Look in the data below for the line that contains "camera: 25 degrees left, 5 degrees up". Copy that line and the remaining lines exactly.

Extracted information START

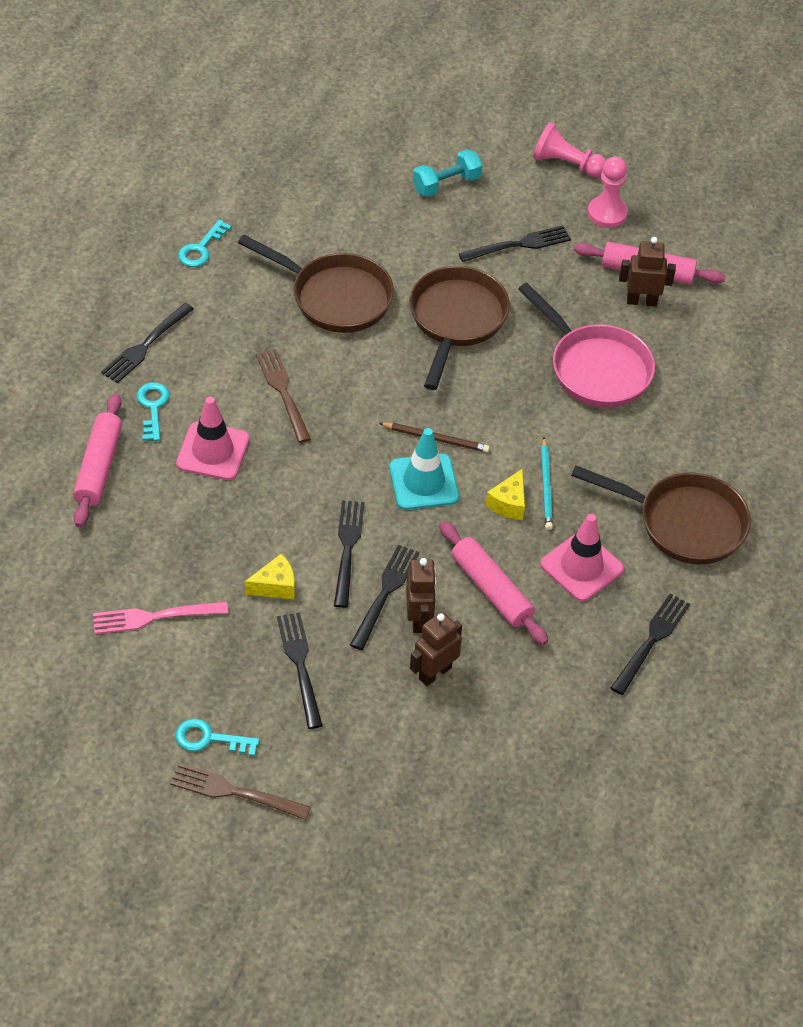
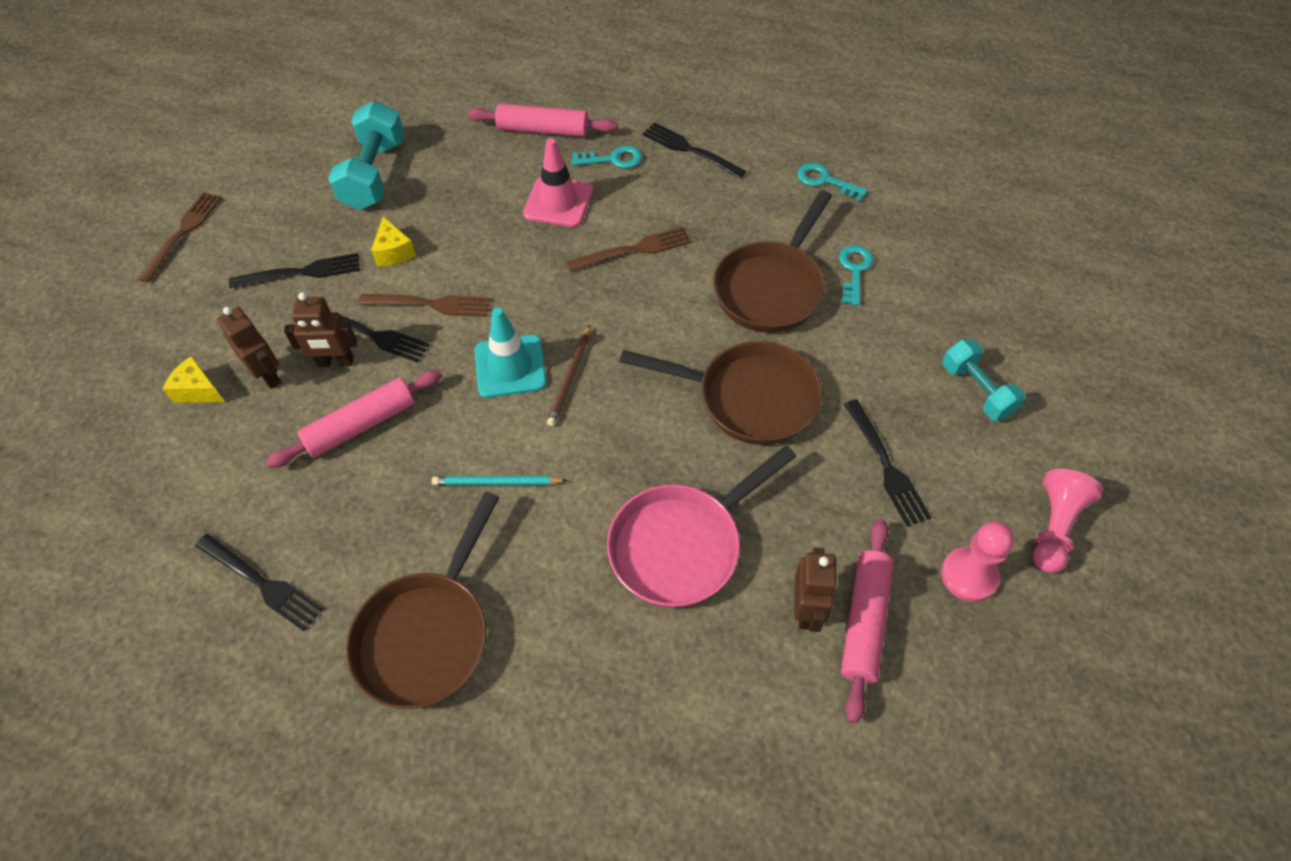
camera: 95 degrees right, 5 degrees up
pink fork [93,602,229,634] -> turquoise dumbbell [328,101,405,210]
turquoise key [175,718,260,756] -> turquoise key moved to [839,245,873,306]
black fork [334,500,365,608] -> brown fork [358,294,491,317]
yellow cheese [486,469,525,520] -> yellow cheese moved to [163,356,225,403]
pink traffic cone [540,514,624,601] -> none

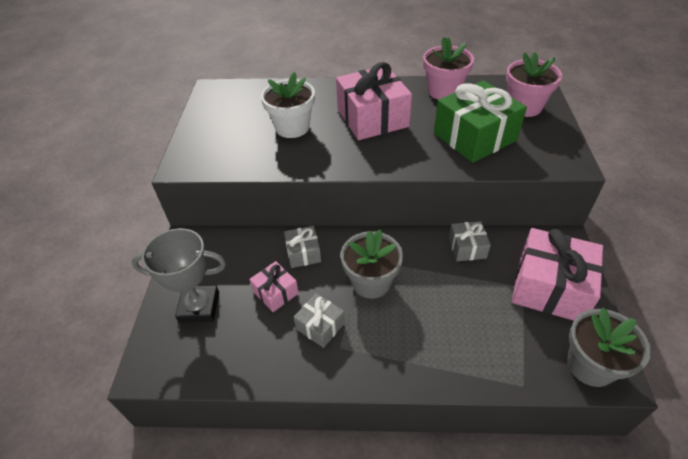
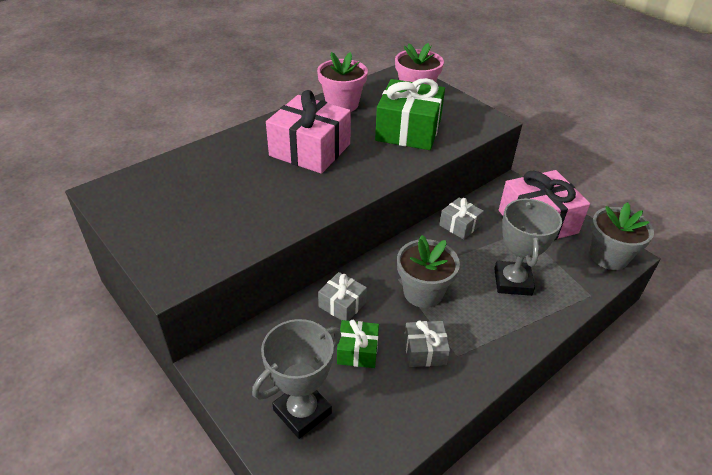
camera: 45 degrees left, 5 degrees down
pink gift [249,261,299,312] -> green gift [337,320,379,368]
white flower pot [261,72,315,138] -> none
none -> grey trophy [494,198,562,296]

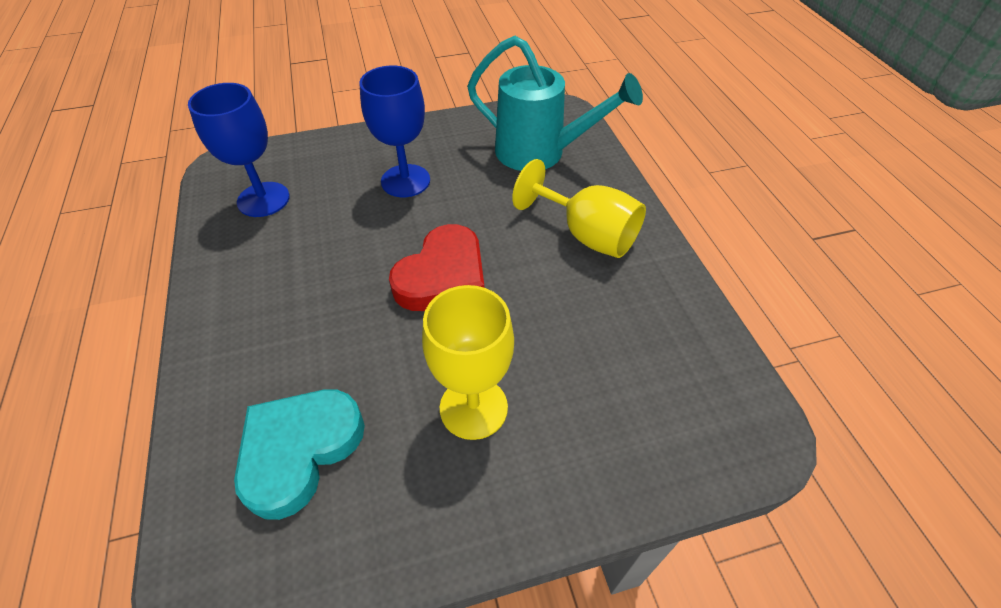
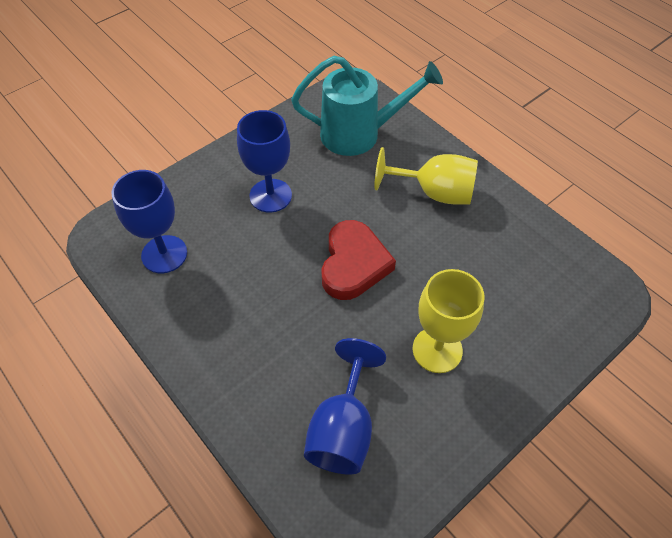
camera: 25 degrees left, 5 degrees up
turquoise heart [234,389,365,520] -> blue goblet [304,338,386,474]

Extracted information END

- Task solution -
camera: 25 degrees left, 5 degrees up
turquoise heart [234,389,365,520] -> blue goblet [304,338,386,474]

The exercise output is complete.